Source data »
########################################

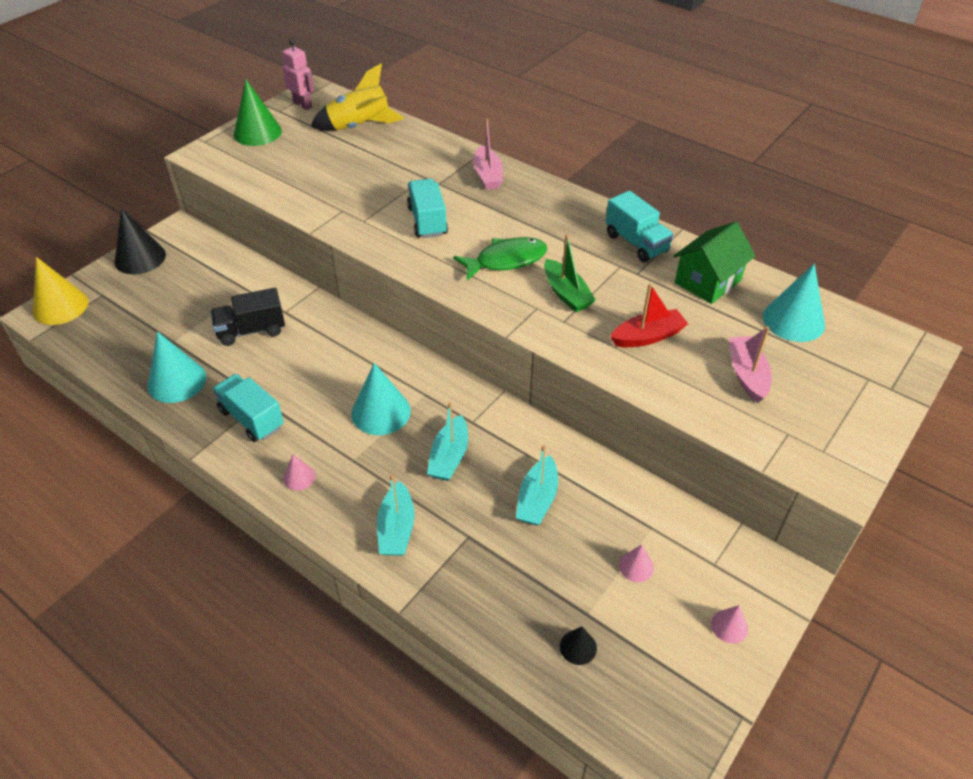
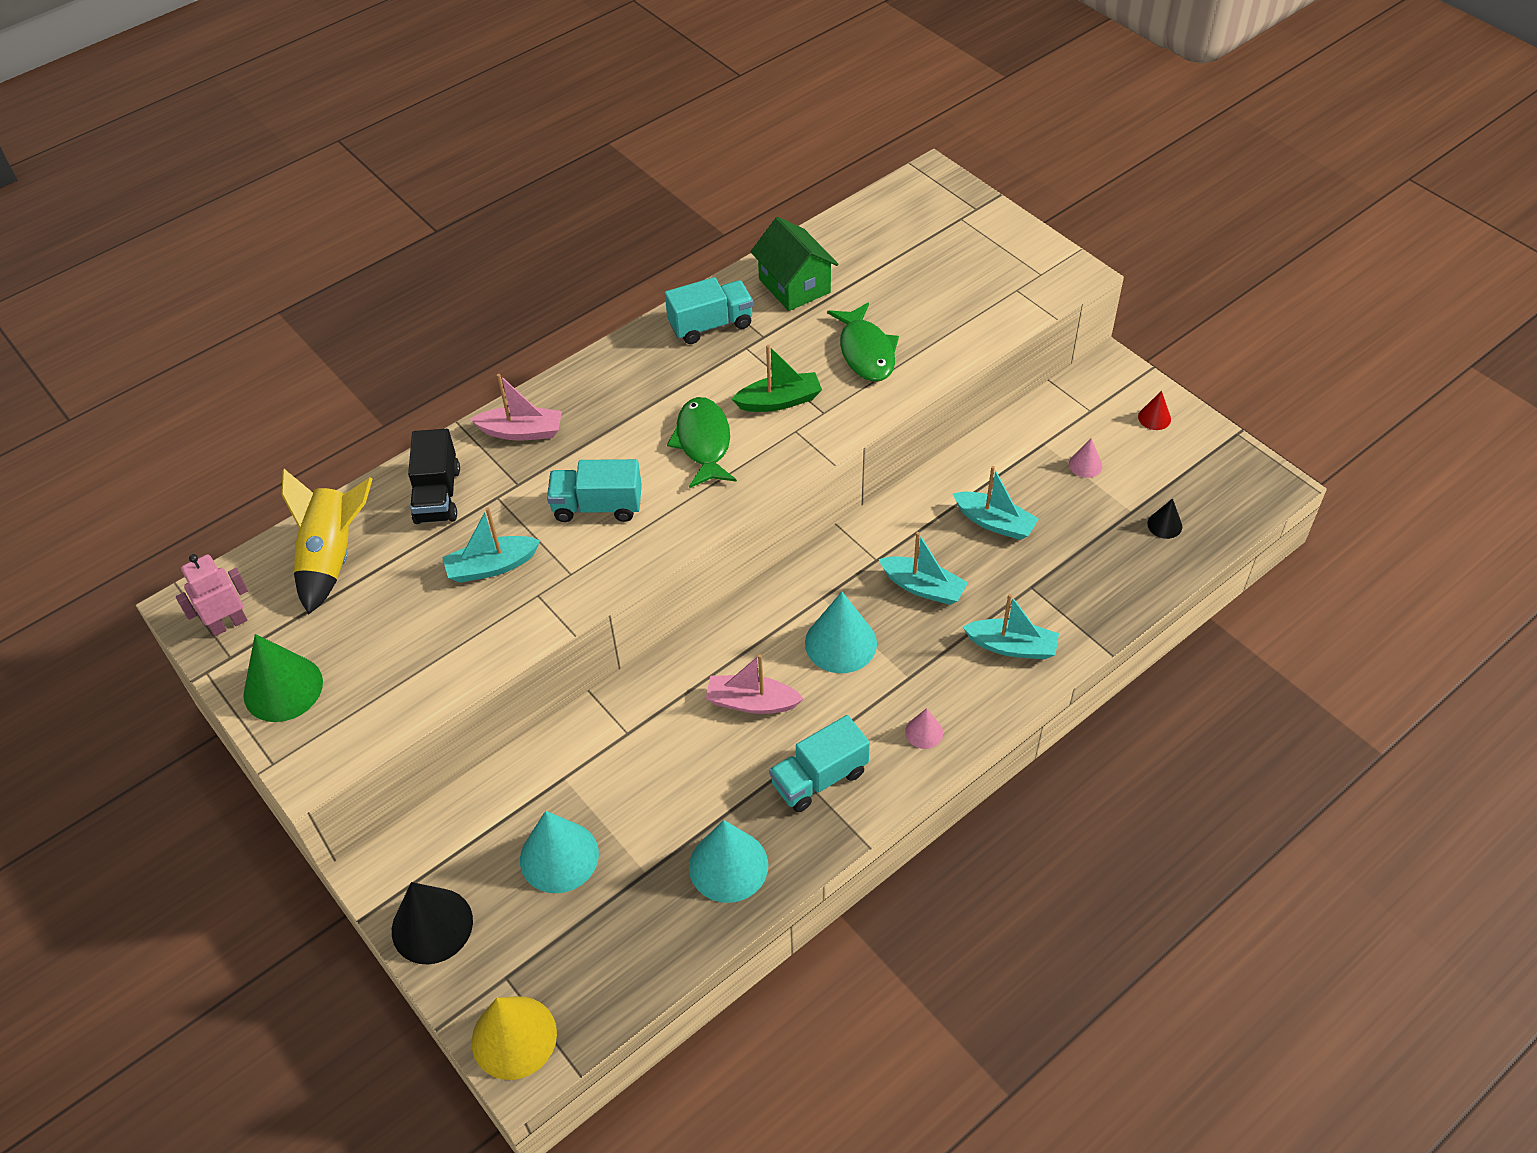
camera: 75 degrees left, 5 degrees up
(251, 331) = (654, 774): black truck -> black truck (438, 495)
(363, 187) = (492, 566): none -> turquoise boat
(647, 336) = (866, 352): red boat -> green fish
(729, 626) = (1154, 418): pink cone -> red cone
(747, 375) = (937, 295): pink boat -> pink boat (752, 702)
(793, 320) = (871, 242): turquoise cone -> turquoise cone (559, 856)

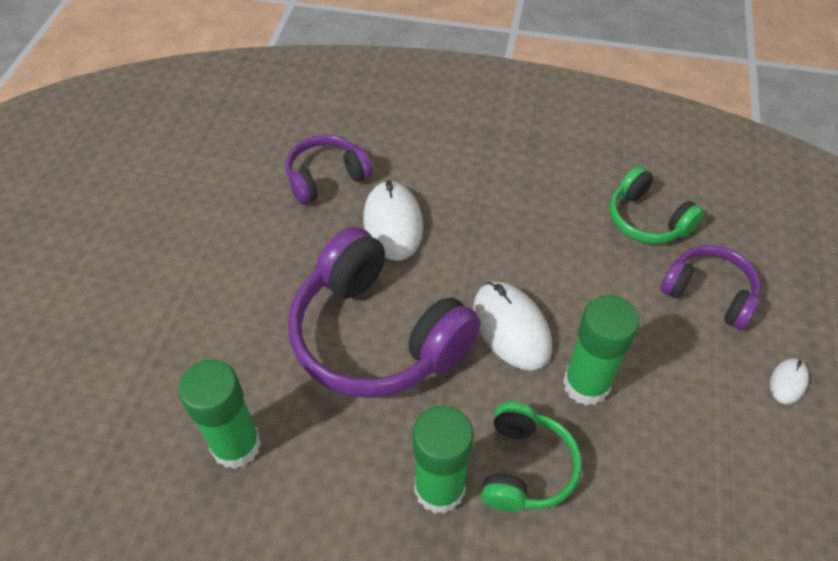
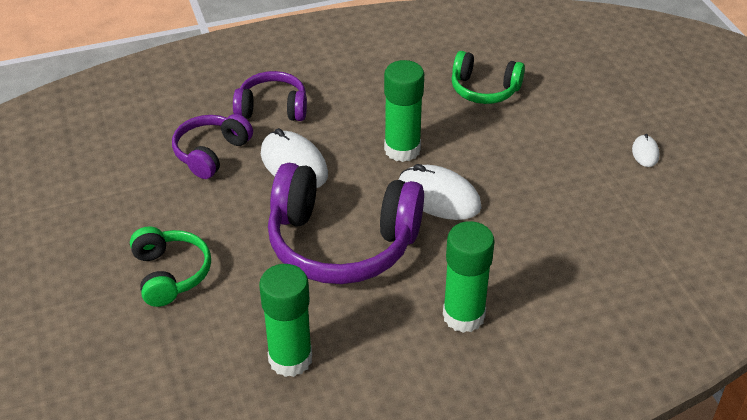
camera: 30 degrees left, 10 degrees down
(525, 467) = (512, 276): green headphones -> green headphones (170, 274)
(586, 384) = (517, 209): green glue stick -> green glue stick (402, 149)
(708, 293) = (559, 120): purple headphones -> purple headphones (272, 108)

########################################

What the exercise asks » Take the lines from the start of the listing above through the line with "(525, 467) = (512, 276): green", both ends included, and copy them exactly, leaving the pictures behind.

Response to this task »
camera: 75 degrees left, 5 degrees up
(251, 331) = (654, 774): black truck -> black truck (438, 495)
(363, 187) = (492, 566): none -> turquoise boat
(647, 336) = (866, 352): red boat -> green fish
(729, 626) = (1154, 418): pink cone -> red cone
(747, 375) = (937, 295): pink boat -> pink boat (752, 702)
(793, 320) = (871, 242): turquoise cone -> turquoise cone (559, 856)

camera: 30 degrees left, 10 degrees down
(525, 467) = (512, 276): green headphones -> green headphones (170, 274)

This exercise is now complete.